--- BEGIN ---
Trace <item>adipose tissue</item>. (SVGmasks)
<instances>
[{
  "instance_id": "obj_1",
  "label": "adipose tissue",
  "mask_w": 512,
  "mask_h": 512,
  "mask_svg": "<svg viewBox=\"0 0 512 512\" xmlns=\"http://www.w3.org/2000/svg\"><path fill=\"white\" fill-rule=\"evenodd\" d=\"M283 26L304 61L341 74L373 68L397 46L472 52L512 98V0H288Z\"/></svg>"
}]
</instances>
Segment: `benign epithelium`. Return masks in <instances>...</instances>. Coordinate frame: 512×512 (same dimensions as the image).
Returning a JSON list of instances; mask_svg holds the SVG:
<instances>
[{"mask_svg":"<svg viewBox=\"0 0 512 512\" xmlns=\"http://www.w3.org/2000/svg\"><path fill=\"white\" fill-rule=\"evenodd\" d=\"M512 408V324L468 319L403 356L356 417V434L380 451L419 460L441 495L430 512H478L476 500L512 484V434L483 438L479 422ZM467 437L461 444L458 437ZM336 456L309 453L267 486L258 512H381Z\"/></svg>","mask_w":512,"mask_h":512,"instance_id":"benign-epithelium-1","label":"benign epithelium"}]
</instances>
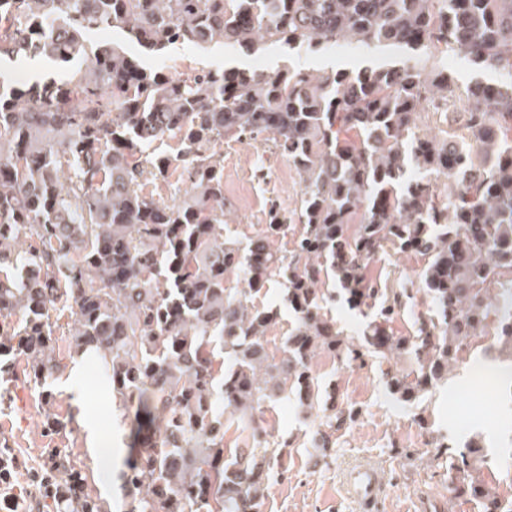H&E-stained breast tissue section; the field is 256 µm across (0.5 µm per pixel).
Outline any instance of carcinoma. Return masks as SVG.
--- END ---
** TASK **
Do not copy pictures. Restate exactly the lines from the one containing "H&E-stained breast tissue" through the last line of the records.

** COMPLETE RESPONSE **
H&E-stained breast tissue section; the field is 256 µm across (0.5 µm per pixel).
Outline any instance of carcinoma. Return masks as SVG.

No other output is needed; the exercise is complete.